■ EXERCISE AIM: Set out every line bearing the string "carcinoma".
········
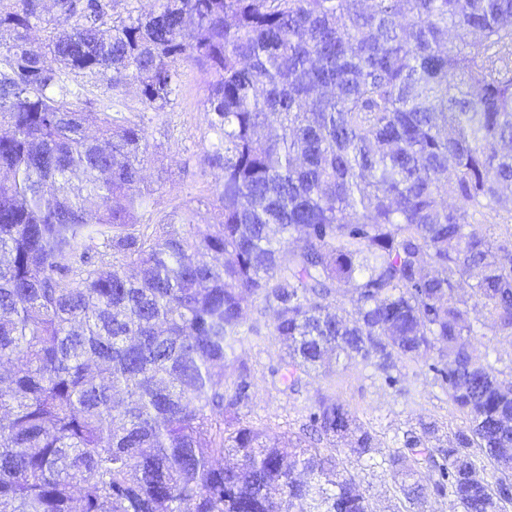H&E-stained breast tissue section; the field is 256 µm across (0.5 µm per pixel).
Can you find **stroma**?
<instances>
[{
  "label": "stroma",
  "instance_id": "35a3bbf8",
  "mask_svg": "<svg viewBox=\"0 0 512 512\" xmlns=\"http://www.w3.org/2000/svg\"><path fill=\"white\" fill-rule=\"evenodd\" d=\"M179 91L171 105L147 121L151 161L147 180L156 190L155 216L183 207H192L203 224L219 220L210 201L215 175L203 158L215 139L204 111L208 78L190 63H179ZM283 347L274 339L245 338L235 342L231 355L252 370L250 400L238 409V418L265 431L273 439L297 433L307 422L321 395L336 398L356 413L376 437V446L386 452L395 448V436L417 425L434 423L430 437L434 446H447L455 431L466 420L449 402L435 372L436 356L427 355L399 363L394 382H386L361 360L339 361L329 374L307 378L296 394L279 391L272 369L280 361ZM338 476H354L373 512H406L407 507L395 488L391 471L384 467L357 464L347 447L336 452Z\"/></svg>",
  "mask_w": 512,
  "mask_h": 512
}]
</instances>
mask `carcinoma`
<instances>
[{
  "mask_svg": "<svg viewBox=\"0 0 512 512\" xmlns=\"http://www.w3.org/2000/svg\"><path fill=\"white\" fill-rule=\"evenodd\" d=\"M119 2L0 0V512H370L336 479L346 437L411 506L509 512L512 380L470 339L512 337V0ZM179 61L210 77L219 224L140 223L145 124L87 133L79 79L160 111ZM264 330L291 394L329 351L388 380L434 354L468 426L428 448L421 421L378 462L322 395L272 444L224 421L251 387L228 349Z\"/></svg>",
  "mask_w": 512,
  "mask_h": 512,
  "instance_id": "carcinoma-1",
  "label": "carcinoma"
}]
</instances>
········
■ FINISHED ANSWER:
mask `carcinoma`
  "instance_id": "carcinoma-1",
  "label": "carcinoma"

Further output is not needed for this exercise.